** Records shown follows **

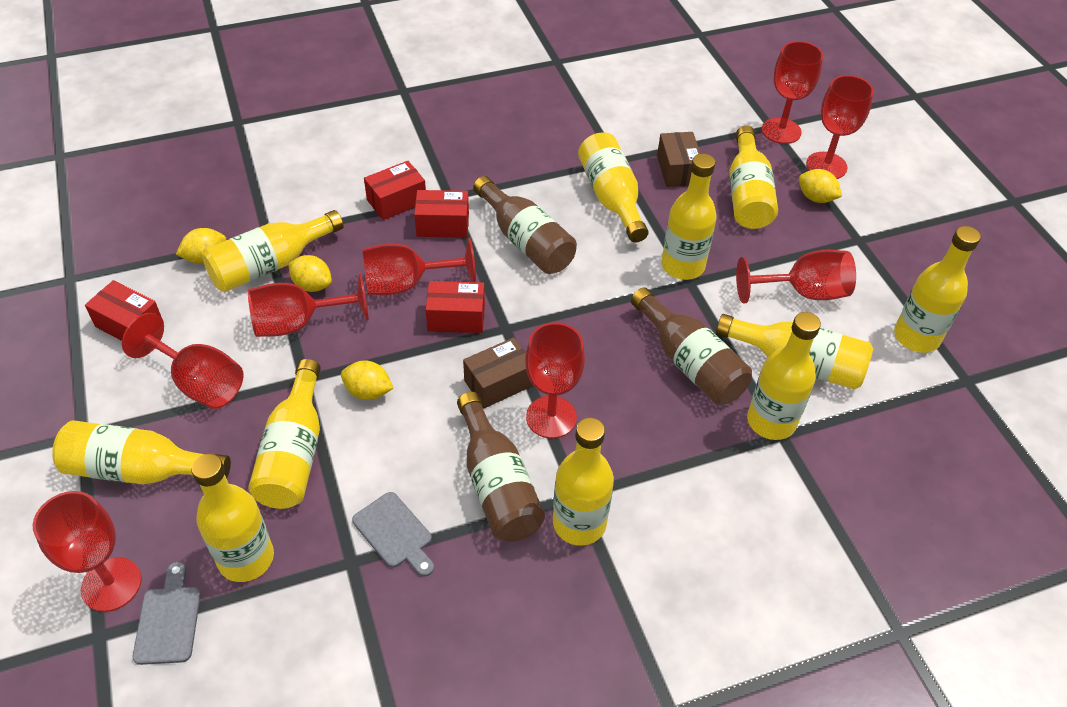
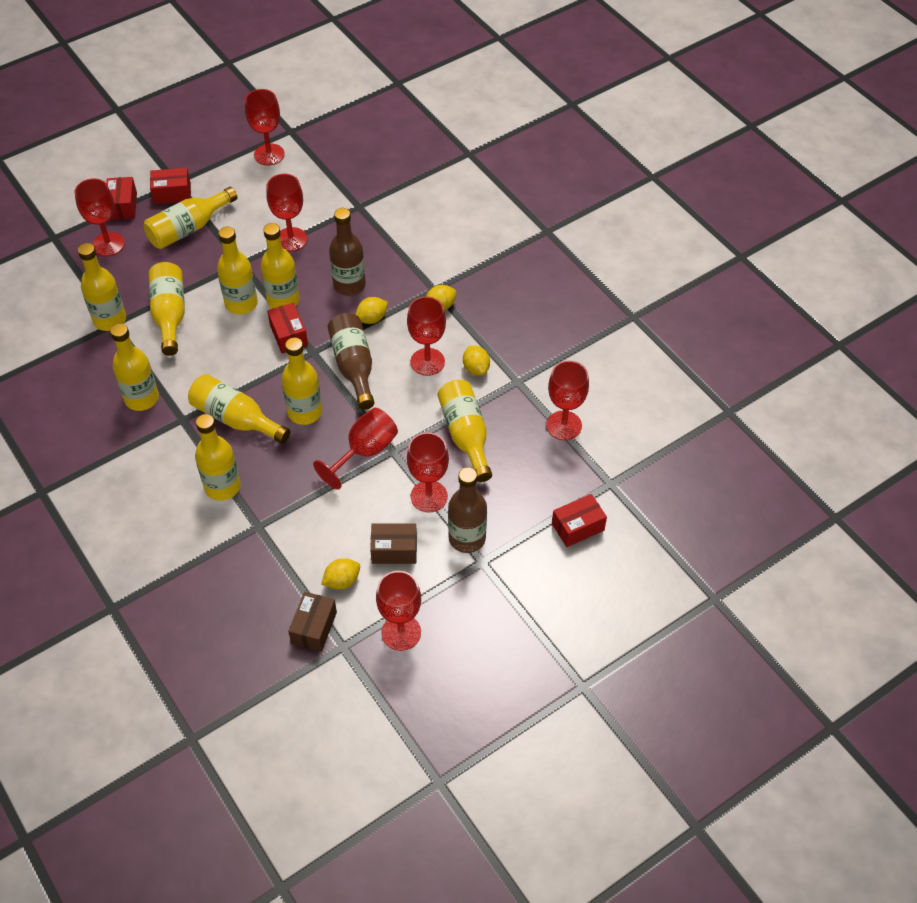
grey cutting board: 2 -> 0
yellow bottle: 11 -> 10

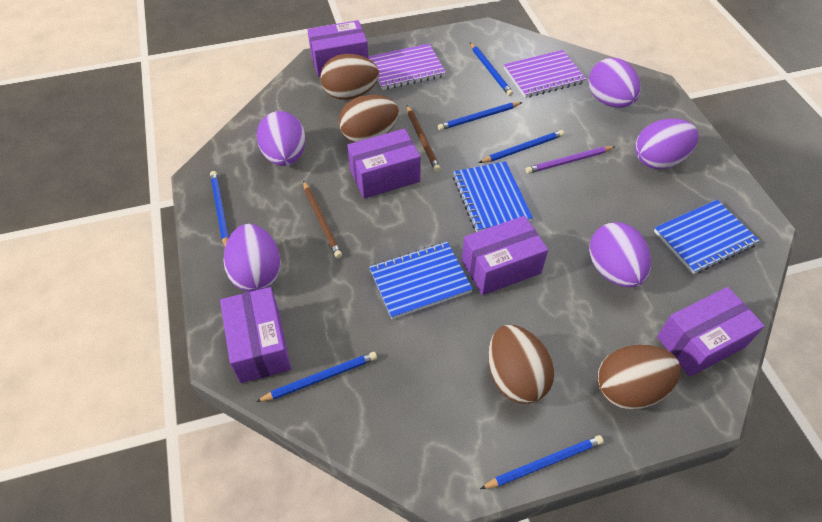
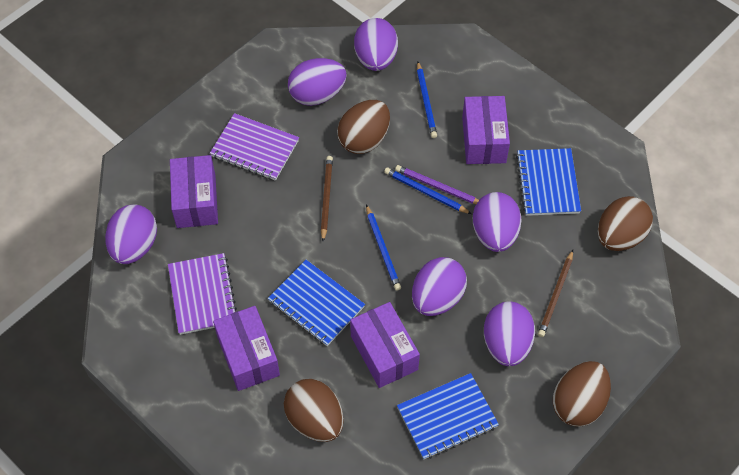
blue pencil: 6 -> 3
purple box: 5 -> 4
purple egg: 5 -> 6

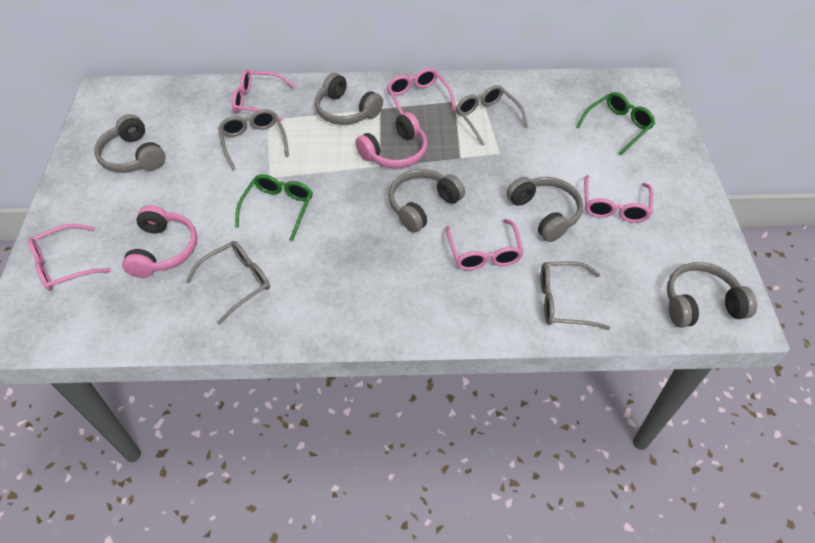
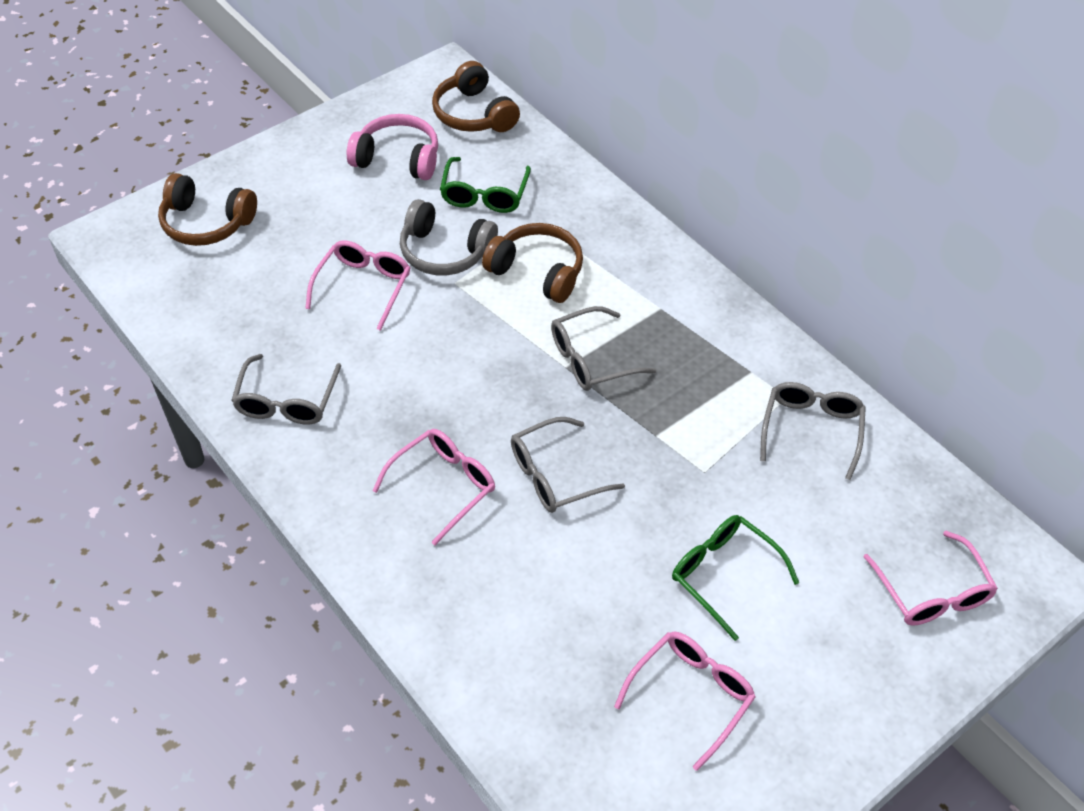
brown headphones: 0 -> 3
grey headphones: 5 -> 1
pink glasses: 5 -> 4
pink headphones: 2 -> 1

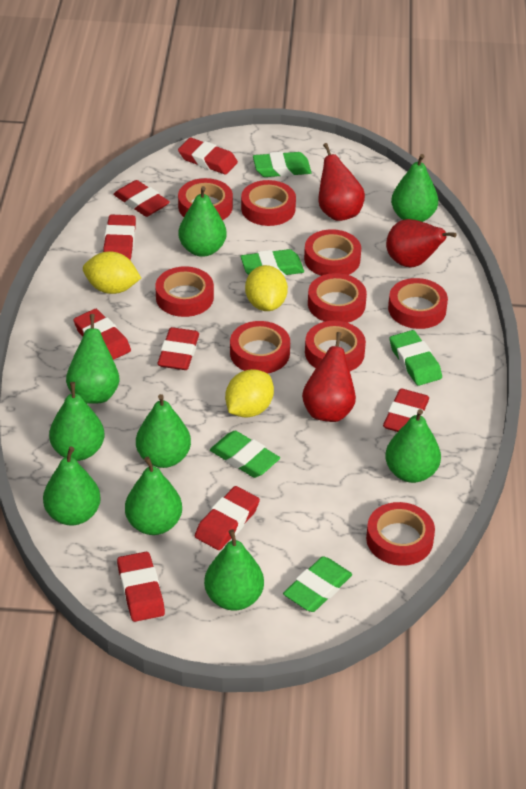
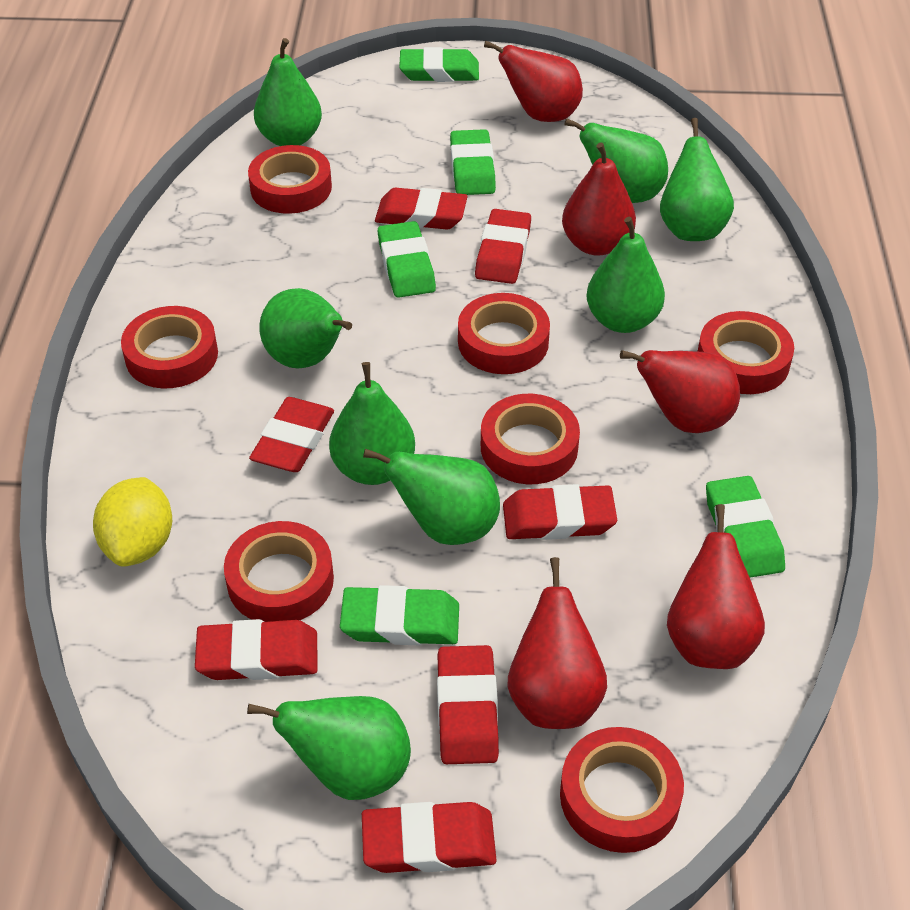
green pear: 9 -> 8
red eraser: 8 -> 7
red pear: 3 -> 5
red tape: 9 -> 7
yellow lemon: 3 -> 1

** End of Records shown **

- **Activity**
From the line containing "brown headphones: 0 -> 3" down to the last line of the entries above, retype each line exactly as it stands, but skip the pictures.

- **Answer to this task**
brown headphones: 0 -> 3
grey headphones: 5 -> 1
pink glasses: 5 -> 4
pink headphones: 2 -> 1

green pear: 9 -> 8
red eraser: 8 -> 7
red pear: 3 -> 5
red tape: 9 -> 7
yellow lemon: 3 -> 1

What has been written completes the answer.